## EXERCISE DIRECTIONS
Scan the lines below for "orange"; report the number of lines that contain it, and only that.

## THE DATA
━━━━━━━━━━━━━━━━━━━━━━━━━━━━━━

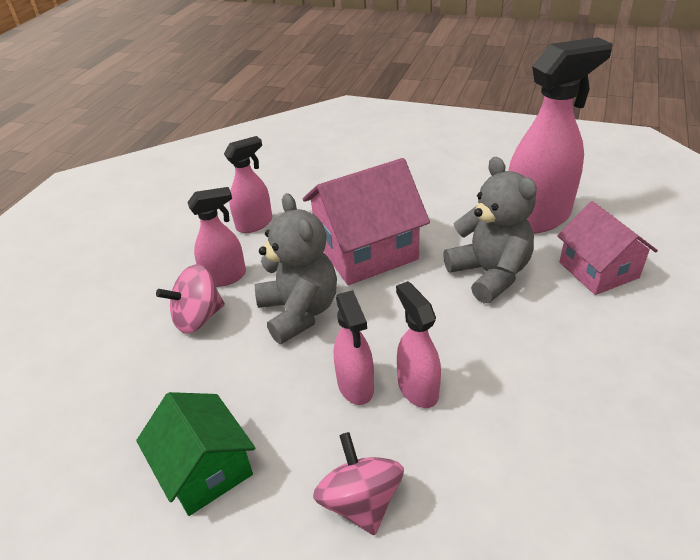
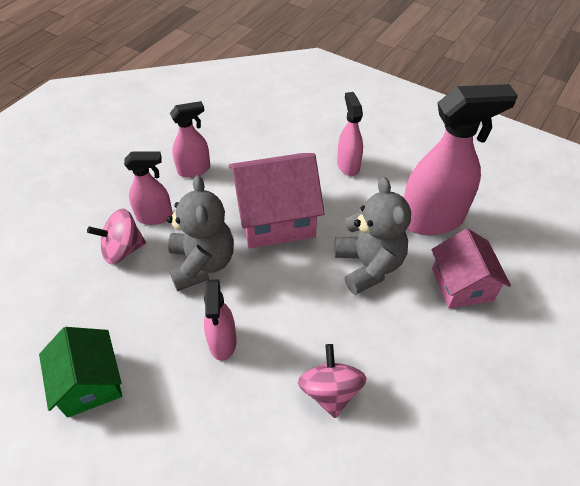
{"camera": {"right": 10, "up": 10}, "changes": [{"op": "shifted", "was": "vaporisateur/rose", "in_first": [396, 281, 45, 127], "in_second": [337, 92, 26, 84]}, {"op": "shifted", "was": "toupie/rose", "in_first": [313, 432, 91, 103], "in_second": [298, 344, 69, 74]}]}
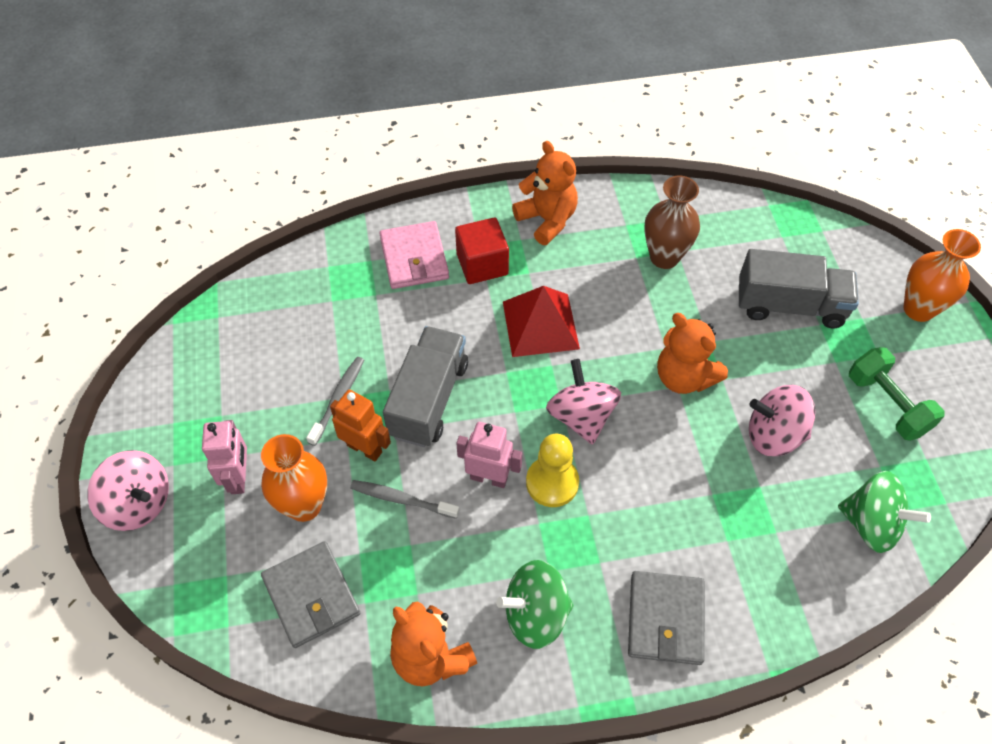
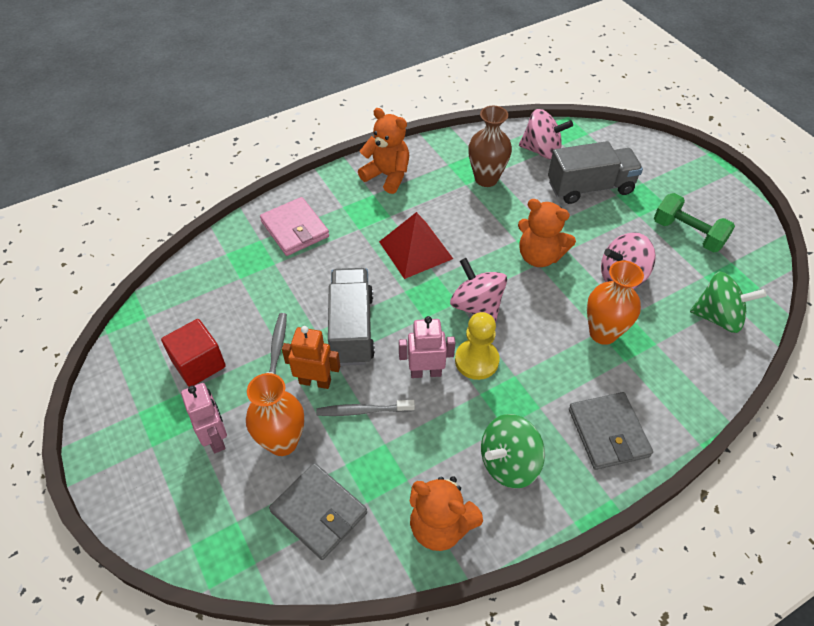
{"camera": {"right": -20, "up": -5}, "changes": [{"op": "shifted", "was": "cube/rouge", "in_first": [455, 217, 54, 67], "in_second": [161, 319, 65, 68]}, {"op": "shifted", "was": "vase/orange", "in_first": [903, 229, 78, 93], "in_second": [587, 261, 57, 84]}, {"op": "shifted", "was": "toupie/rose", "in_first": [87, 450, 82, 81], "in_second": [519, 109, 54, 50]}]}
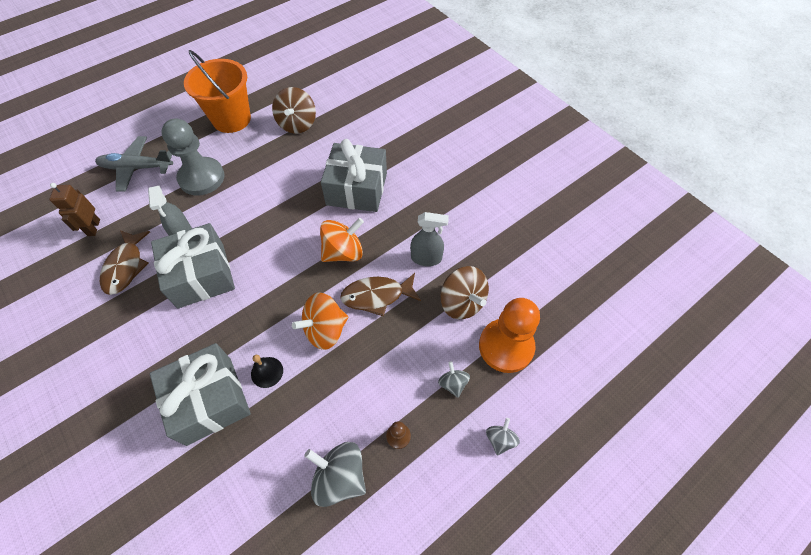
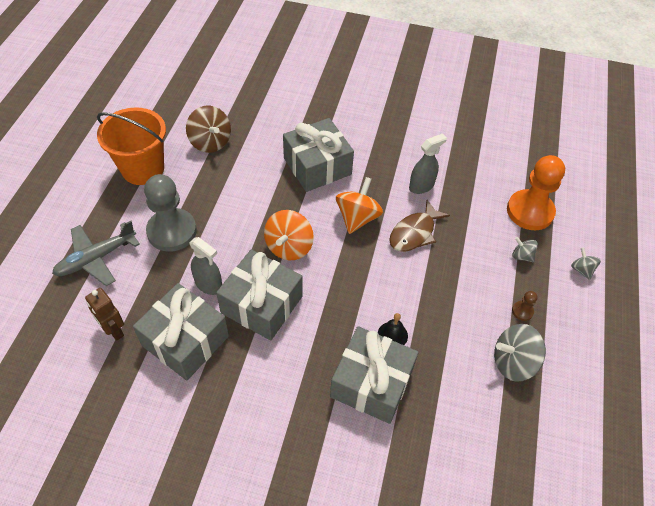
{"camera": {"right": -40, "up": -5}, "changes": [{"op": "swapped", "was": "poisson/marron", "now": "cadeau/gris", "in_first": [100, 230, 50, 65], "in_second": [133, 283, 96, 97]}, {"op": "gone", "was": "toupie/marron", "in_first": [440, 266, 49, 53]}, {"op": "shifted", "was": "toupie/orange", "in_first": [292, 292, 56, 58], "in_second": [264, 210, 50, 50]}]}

━━━━━━━━━━━━━━━━━━━━━━━━━━━━━━

## SOLUTION FOR THIS TASK
2